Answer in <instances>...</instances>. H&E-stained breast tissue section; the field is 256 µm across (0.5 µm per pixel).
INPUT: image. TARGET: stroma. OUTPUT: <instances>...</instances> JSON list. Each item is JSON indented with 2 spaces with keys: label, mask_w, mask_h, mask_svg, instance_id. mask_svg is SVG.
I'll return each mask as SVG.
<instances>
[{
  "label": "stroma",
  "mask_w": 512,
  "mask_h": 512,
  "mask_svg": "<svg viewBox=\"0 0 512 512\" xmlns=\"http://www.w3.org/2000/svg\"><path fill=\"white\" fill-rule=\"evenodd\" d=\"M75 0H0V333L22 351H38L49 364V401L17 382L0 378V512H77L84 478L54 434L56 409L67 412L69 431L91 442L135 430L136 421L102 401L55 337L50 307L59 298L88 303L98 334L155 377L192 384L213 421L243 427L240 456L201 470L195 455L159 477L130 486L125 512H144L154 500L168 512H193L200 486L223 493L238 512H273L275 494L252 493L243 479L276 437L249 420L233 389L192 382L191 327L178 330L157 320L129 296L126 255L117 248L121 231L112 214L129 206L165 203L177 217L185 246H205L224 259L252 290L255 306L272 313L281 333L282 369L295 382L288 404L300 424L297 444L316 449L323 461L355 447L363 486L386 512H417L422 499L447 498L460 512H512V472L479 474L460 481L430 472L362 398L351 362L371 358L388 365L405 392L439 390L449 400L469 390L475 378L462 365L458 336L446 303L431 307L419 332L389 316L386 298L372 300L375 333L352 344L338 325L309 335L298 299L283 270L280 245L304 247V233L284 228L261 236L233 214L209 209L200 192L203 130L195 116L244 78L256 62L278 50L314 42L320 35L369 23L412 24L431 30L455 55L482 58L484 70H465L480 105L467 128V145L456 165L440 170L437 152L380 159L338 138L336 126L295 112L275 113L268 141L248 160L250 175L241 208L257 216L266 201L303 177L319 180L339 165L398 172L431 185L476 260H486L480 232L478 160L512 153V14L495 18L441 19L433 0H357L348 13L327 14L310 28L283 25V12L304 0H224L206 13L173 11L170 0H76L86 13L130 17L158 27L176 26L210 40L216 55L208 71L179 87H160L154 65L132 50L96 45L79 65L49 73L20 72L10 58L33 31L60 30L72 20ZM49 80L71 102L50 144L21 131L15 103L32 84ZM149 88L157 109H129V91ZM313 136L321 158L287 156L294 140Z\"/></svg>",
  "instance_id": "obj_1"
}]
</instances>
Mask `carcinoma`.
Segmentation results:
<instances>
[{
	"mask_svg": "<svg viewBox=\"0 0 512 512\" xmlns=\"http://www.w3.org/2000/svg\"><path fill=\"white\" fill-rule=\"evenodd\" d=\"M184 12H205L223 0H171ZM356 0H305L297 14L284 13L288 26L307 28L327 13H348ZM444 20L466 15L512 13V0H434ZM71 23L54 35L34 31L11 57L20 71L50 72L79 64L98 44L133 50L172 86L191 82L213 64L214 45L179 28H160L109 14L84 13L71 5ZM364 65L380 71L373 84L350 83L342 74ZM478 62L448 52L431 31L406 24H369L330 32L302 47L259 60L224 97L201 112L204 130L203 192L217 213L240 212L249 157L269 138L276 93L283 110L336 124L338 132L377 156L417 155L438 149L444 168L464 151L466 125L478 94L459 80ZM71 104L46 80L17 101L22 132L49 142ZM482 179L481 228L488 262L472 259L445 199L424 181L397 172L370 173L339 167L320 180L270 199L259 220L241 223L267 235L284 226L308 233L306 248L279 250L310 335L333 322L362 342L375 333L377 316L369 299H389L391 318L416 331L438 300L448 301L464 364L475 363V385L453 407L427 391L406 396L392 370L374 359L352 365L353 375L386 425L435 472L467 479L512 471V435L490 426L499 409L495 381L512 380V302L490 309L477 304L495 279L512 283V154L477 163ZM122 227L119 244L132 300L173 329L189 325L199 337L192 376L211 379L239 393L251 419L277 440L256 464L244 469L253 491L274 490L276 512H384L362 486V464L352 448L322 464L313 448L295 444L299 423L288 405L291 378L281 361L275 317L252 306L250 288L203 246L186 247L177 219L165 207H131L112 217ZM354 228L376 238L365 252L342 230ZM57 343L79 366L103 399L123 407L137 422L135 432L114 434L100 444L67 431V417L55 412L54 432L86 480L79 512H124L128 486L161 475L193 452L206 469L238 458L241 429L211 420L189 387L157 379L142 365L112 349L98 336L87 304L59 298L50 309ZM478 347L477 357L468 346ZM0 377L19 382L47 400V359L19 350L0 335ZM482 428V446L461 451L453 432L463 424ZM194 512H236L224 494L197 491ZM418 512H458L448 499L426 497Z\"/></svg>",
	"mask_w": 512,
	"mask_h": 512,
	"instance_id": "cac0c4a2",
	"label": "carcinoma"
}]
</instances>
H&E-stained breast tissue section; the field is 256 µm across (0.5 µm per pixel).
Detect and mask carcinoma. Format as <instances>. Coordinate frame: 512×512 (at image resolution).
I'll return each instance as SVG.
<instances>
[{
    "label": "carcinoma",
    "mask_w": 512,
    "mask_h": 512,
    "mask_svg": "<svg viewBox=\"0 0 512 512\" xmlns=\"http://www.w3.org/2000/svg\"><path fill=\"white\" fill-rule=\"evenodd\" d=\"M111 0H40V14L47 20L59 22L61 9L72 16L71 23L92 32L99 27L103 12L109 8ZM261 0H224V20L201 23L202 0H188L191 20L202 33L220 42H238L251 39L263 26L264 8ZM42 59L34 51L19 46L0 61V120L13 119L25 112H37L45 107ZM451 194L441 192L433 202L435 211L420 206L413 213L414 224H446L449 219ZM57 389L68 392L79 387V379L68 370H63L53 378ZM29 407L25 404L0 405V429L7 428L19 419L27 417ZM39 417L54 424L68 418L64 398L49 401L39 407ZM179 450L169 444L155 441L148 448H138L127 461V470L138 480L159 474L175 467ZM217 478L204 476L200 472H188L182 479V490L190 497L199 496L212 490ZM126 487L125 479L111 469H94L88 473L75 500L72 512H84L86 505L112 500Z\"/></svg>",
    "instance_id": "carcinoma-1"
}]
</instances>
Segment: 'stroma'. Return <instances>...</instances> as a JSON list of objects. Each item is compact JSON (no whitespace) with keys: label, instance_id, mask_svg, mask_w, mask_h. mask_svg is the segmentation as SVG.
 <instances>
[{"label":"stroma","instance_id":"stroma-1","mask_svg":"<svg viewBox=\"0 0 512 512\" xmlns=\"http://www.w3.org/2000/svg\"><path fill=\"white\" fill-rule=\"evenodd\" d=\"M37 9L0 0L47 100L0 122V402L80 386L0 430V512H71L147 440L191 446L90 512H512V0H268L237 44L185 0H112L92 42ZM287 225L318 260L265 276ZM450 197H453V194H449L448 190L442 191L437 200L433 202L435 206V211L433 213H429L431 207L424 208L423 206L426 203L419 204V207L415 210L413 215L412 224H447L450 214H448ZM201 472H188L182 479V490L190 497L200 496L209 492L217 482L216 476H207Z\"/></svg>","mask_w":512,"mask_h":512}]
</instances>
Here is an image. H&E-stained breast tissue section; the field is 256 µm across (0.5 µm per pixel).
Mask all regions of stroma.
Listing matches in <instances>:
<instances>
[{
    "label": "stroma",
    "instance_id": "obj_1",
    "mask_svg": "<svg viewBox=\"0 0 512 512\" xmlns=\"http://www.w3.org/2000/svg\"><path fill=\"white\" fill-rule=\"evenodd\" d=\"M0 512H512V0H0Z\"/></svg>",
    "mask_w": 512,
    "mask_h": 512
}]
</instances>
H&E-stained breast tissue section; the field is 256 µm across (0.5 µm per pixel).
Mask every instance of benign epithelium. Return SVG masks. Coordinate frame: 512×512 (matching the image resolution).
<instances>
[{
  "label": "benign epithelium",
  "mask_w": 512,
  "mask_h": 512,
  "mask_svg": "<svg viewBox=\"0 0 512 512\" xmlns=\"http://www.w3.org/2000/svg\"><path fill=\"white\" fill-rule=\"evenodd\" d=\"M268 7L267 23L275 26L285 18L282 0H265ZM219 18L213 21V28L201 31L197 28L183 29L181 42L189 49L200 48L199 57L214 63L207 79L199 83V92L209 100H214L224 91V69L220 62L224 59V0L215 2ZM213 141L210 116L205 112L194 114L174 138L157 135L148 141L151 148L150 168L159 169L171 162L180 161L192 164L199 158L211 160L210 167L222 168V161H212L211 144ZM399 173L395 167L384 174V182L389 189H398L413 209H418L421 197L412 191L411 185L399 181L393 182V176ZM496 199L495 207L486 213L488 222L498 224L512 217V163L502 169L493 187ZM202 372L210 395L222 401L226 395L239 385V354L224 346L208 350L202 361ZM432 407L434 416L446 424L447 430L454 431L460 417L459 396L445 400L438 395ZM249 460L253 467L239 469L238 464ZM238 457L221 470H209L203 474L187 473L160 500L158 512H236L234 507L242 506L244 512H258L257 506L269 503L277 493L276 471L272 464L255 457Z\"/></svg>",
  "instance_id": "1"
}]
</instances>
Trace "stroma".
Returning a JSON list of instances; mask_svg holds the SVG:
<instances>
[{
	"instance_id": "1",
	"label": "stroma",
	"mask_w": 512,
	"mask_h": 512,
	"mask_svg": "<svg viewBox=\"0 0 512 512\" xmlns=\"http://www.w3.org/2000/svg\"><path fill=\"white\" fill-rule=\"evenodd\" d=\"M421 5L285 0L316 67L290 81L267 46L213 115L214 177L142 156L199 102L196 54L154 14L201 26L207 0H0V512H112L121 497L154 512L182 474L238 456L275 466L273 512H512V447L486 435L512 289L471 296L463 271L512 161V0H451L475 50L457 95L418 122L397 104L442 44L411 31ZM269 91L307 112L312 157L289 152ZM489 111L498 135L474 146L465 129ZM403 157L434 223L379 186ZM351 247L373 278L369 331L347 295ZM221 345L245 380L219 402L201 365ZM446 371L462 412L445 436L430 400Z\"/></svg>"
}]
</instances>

+++

• **GIVEN PROBLEM**:
All lines that include "field" are to be gathered and copied.

• **ANSWER**:
Answer in <instances>...</instances>. H&E-stained breast tissue section; the field is 256 µm across (0.5 µm per pixel).
H&E-stained breast tissue section; the field is 256 µm across (0.5 µm per pixel).
Here is an image. H&E-stained breast tissue section; the field is 256 µm across (0.5 µm per pixel).
H&E-stained breast tissue section; the field is 256 µm across (0.5 µm per pixel).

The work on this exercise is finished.